RECORDS FOR THIS TASK
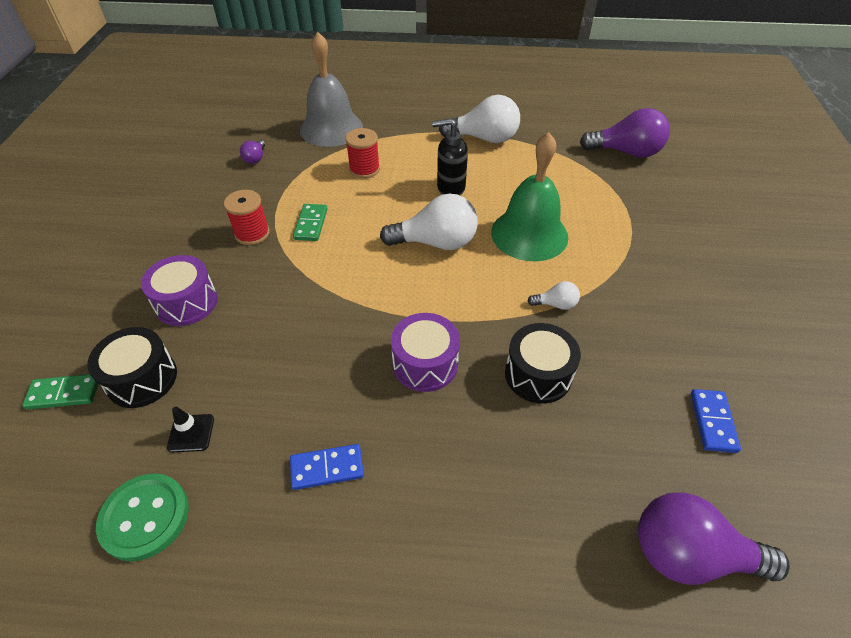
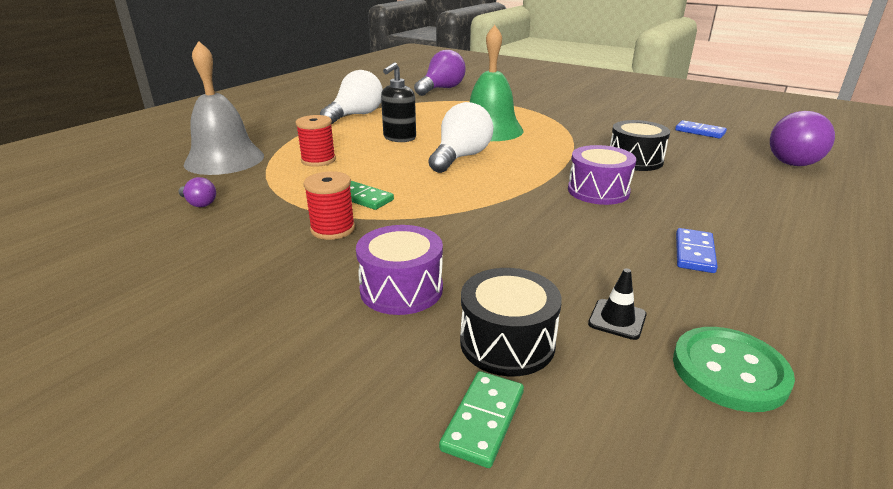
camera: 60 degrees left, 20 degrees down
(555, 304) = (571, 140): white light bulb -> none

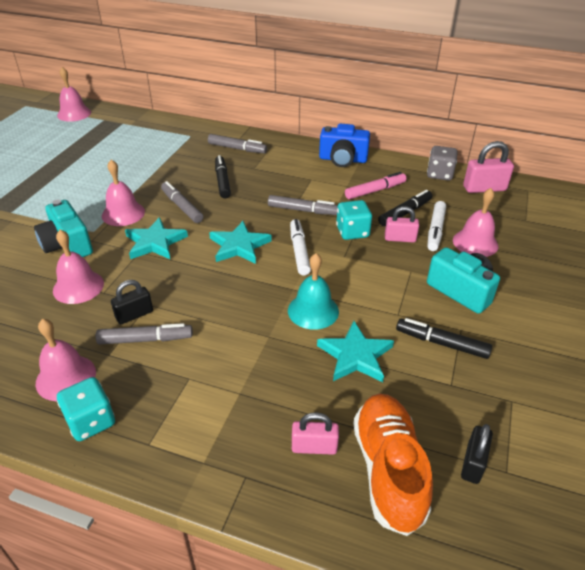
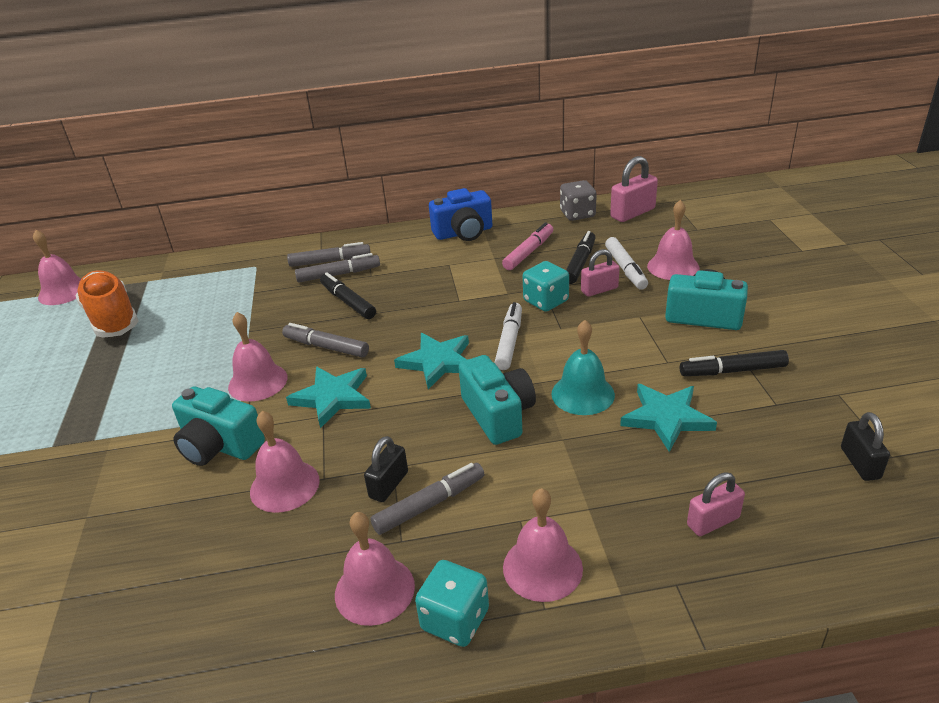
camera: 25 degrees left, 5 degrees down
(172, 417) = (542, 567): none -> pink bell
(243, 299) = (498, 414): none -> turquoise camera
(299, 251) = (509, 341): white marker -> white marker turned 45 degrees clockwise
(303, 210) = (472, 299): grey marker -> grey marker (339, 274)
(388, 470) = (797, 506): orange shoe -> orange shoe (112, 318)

PROBLEM TO SOLVE
Your job is to transcribe the entries above exactly; skip the pictures.

ANSWER BELOW
camera: 60 degrees left, 20 degrees down
(555, 304) = (571, 140): white light bulb -> none

camera: 25 degrees left, 5 degrees down
(172, 417) = (542, 567): none -> pink bell
(243, 299) = (498, 414): none -> turquoise camera
(299, 251) = (509, 341): white marker -> white marker turned 45 degrees clockwise
(303, 210) = (472, 299): grey marker -> grey marker (339, 274)
(388, 470) = (797, 506): orange shoe -> orange shoe (112, 318)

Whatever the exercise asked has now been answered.